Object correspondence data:
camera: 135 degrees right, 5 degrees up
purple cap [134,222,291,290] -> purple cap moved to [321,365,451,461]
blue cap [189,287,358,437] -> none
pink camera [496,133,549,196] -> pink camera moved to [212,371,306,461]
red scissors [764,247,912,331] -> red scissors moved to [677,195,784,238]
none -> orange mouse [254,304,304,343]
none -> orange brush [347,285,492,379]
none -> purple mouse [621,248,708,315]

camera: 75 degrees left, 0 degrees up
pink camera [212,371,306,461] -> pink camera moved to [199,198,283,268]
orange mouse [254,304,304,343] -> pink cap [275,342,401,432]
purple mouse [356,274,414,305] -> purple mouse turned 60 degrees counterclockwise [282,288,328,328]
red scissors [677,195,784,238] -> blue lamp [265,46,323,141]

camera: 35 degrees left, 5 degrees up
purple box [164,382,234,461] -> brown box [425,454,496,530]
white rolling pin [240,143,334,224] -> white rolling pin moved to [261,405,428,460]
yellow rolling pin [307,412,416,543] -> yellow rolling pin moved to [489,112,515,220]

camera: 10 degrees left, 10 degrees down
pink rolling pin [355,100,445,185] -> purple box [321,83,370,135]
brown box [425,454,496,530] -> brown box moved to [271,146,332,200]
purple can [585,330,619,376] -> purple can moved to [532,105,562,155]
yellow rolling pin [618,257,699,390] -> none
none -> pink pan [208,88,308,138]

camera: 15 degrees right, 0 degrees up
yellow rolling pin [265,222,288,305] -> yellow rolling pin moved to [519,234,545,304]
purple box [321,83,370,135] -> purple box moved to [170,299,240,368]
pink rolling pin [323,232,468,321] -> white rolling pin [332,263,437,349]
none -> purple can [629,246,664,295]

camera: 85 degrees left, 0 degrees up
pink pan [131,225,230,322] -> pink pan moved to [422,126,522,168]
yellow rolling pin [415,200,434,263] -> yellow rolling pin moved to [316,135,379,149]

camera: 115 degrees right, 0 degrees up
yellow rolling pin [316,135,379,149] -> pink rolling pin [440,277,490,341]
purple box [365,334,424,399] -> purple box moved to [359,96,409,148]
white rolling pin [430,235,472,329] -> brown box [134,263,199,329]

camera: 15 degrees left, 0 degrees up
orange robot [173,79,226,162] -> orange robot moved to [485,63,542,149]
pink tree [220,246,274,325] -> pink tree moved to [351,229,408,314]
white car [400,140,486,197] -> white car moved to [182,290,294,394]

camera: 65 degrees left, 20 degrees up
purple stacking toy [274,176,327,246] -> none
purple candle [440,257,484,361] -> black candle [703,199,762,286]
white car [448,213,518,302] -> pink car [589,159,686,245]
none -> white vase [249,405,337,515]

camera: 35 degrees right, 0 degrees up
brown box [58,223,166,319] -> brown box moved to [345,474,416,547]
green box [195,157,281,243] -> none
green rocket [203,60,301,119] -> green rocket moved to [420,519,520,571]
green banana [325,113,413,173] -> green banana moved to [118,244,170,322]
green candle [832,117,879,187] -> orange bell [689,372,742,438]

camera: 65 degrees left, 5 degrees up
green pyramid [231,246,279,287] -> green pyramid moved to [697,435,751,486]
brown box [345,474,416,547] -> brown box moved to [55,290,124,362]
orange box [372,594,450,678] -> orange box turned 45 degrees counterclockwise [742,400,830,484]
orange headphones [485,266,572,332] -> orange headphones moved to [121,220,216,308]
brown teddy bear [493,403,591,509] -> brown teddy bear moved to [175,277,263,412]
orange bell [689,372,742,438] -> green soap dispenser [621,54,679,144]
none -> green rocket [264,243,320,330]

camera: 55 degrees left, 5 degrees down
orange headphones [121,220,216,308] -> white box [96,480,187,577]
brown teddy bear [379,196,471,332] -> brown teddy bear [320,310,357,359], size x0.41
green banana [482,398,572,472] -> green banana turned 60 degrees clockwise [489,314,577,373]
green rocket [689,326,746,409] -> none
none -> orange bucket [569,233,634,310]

▶ [ASSIGNMENT]: Say how many lines above hold the word "left", giving only the count.

▶ [RESPONSE TO THE EXERCISE]: 8